What should come back is the data below, word for word, minus any picture.

Dataset extract section start

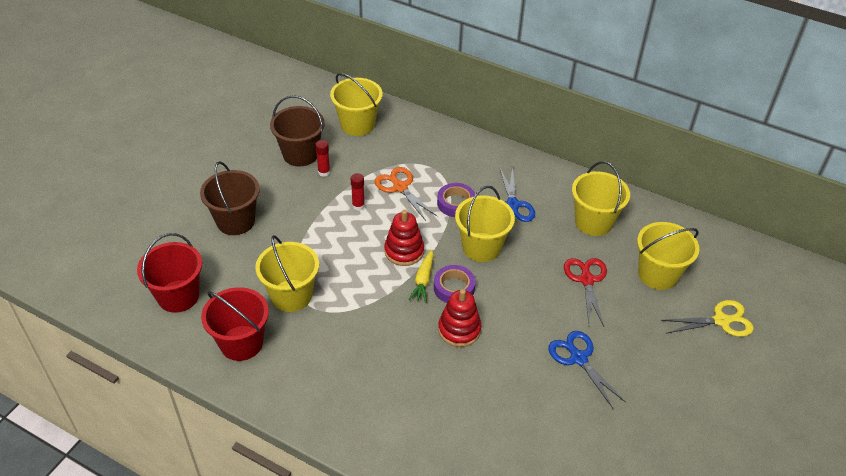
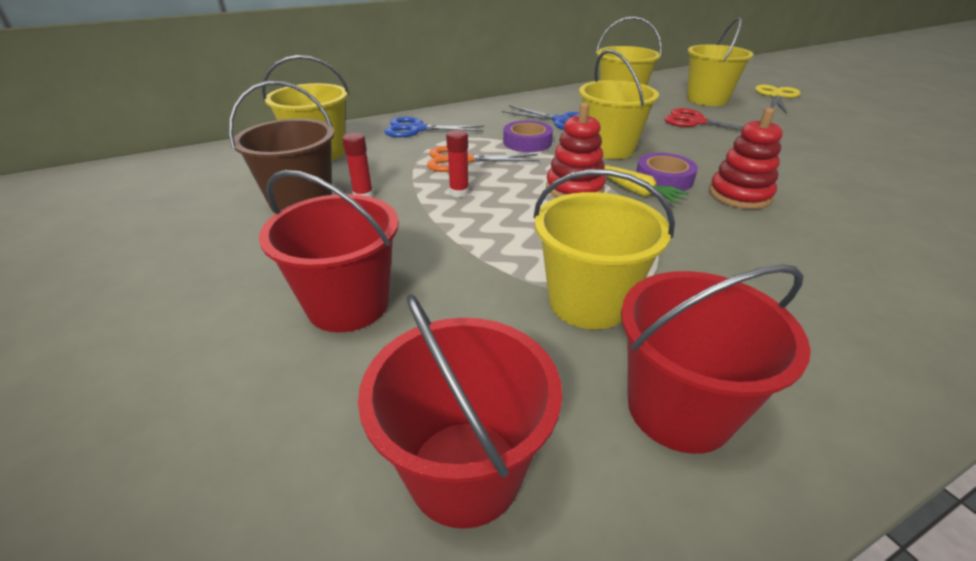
camera: 55 degrees left, 10 degrees down
(235, 221) = (348, 305): brown bucket -> red bucket
(578, 358) = (808, 152): blue scissors -> blue scissors (416, 129)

Dataset extract section end

Reply —
camera: 55 degrees left, 10 degrees down
(235, 221) = (348, 305): brown bucket -> red bucket
(578, 358) = (808, 152): blue scissors -> blue scissors (416, 129)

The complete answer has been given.